Extracted records:
<<<<

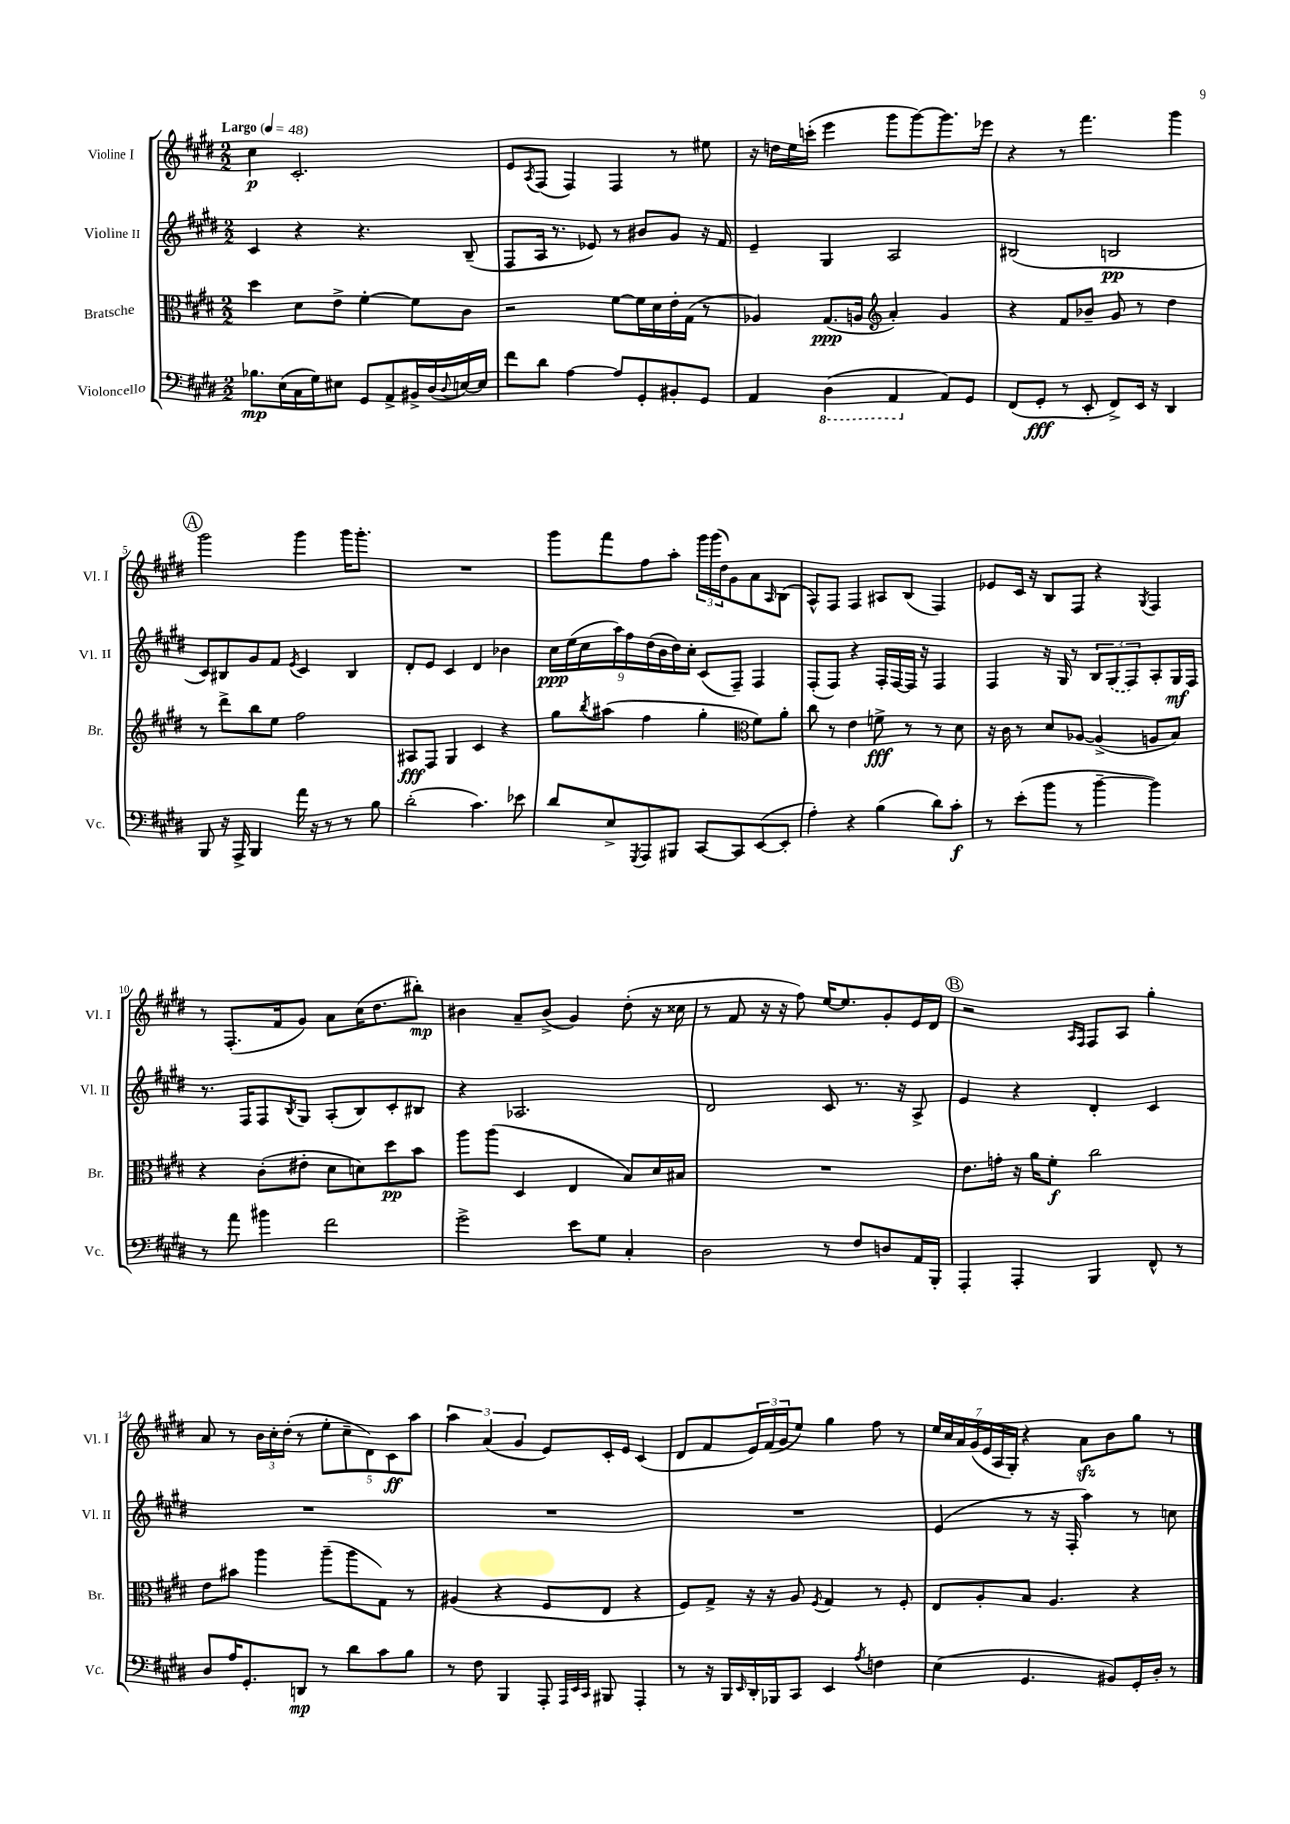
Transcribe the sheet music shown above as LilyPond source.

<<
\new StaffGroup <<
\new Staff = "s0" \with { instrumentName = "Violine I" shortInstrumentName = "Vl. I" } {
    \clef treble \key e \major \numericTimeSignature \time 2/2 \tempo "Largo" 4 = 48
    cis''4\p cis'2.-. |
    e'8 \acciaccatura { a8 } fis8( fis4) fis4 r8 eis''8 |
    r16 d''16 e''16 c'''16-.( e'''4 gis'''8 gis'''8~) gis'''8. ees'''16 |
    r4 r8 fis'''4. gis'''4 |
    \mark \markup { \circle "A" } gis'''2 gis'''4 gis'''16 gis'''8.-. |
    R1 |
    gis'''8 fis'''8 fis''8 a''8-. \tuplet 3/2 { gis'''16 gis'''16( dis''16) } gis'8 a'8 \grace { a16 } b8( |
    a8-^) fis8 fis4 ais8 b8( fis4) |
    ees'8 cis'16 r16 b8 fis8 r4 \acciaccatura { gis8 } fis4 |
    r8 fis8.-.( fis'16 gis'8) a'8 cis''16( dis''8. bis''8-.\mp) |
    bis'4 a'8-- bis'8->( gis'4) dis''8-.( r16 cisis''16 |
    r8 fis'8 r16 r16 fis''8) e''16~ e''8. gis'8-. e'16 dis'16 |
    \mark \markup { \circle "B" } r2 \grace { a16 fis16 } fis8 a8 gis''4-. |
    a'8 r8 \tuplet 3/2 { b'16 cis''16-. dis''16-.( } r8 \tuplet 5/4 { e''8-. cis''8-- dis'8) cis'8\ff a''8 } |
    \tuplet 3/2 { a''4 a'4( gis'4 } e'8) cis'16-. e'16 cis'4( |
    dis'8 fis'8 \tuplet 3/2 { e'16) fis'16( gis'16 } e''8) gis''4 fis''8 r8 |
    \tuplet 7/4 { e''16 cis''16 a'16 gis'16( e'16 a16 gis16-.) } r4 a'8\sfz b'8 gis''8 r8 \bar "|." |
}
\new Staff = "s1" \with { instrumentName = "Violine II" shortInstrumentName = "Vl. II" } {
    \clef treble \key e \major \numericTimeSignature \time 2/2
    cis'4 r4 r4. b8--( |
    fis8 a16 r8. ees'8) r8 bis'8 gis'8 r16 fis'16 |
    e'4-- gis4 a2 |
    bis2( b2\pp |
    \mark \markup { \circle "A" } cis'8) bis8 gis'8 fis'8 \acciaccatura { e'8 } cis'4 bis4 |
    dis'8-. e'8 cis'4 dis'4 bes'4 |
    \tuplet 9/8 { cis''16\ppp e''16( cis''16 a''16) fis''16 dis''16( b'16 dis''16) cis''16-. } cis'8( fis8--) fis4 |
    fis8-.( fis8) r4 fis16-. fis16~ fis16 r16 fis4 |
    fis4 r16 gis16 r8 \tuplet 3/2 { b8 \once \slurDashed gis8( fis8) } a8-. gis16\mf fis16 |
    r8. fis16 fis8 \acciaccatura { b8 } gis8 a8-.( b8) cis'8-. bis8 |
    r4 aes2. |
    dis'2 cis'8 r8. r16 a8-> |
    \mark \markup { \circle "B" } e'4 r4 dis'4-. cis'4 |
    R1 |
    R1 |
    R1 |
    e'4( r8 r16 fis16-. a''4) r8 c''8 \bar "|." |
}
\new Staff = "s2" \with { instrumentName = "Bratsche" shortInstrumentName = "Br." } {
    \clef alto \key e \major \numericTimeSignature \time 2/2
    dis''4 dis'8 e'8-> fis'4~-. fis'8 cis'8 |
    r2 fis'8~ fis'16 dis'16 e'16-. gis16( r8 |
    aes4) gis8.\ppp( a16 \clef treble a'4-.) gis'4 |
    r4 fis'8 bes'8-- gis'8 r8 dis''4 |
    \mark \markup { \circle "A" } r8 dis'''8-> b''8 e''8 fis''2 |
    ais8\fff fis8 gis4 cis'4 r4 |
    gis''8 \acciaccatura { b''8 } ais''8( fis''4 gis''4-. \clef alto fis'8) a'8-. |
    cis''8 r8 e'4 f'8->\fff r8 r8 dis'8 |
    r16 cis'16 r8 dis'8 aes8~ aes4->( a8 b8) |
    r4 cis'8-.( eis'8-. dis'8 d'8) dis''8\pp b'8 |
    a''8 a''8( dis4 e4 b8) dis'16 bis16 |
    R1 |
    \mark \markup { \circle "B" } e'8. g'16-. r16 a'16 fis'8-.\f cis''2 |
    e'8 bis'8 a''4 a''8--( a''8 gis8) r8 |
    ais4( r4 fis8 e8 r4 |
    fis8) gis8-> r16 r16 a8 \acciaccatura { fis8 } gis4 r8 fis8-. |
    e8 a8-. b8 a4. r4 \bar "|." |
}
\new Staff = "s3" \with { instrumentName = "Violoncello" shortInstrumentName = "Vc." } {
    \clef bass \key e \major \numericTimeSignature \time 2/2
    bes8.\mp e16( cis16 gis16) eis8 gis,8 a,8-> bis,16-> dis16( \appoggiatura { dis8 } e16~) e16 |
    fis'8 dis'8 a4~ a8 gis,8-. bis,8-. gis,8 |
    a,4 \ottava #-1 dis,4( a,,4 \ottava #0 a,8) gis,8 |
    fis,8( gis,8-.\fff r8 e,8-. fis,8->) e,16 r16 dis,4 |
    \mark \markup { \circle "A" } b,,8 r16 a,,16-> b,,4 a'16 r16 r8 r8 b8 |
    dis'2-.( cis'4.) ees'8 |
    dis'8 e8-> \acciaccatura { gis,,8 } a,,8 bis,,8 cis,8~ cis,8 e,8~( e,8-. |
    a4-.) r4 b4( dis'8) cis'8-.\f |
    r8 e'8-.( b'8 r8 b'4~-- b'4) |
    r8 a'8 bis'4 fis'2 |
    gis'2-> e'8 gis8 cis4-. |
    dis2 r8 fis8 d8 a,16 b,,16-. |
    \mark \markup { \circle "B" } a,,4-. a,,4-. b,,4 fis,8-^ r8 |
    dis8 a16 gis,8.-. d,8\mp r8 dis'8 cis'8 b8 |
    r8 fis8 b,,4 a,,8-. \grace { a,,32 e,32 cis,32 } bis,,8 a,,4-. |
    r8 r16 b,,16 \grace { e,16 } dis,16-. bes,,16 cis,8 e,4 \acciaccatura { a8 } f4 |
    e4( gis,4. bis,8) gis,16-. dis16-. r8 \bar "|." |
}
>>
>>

>>>>

§ WRITTEN TASK
List every line of the material above that contains the string "instrumentName", copying each line in full.

§ FINAL RESULT
\new Staff = "s0" \with { instrumentName = "Violine I" shortInstrumentName = "Vl. I" } {
\new Staff = "s1" \with { instrumentName = "Violine II" shortInstrumentName = "Vl. II" } {
\new Staff = "s2" \with { instrumentName = "Bratsche" shortInstrumentName = "Br." } {
\new Staff = "s3" \with { instrumentName = "Violoncello" shortInstrumentName = "Vc." } {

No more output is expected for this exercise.